● **Goal of the exercise**: Begin at the line below that has "IC4 pin OUT: N19 -> N14" and stop after the line that has "C9: 15uF (plus". Please restate only those lines, word for word.
++++ Data in this exercise
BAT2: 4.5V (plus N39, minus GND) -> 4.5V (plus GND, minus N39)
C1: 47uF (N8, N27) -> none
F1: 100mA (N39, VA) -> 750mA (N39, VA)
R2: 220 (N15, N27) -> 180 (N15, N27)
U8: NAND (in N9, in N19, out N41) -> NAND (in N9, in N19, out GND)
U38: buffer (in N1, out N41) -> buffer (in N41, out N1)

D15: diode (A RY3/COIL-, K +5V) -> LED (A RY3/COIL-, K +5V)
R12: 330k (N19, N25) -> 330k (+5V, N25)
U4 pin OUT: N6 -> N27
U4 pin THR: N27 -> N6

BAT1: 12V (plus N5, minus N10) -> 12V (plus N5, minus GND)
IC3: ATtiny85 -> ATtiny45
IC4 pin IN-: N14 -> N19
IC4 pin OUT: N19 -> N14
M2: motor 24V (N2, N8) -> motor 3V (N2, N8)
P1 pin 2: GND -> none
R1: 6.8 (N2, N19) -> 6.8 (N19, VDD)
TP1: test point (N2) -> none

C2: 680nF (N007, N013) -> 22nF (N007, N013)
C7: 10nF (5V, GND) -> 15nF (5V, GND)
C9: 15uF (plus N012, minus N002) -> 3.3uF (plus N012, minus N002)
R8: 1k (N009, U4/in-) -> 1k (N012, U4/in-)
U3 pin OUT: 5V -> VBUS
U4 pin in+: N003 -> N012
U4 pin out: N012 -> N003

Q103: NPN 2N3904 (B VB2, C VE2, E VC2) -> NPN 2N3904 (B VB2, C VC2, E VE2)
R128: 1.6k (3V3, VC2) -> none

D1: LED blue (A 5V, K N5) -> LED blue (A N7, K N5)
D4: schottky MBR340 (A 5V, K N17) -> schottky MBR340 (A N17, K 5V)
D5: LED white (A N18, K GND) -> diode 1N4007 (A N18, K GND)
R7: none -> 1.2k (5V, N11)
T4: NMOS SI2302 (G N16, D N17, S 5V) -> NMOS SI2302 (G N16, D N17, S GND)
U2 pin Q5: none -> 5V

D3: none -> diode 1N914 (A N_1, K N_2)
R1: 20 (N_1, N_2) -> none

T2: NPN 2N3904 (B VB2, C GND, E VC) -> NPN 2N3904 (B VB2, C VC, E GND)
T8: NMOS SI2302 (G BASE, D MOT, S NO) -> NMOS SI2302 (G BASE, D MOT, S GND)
++++++++
● **Solution for this problem**:
IC4 pin OUT: N19 -> N14
M2: motor 24V (N2, N8) -> motor 3V (N2, N8)
P1 pin 2: GND -> none
R1: 6.8 (N2, N19) -> 6.8 (N19, VDD)
TP1: test point (N2) -> none

C2: 680nF (N007, N013) -> 22nF (N007, N013)
C7: 10nF (5V, GND) -> 15nF (5V, GND)
C9: 15uF (plus N012, minus N002) -> 3.3uF (plus N012, minus N002)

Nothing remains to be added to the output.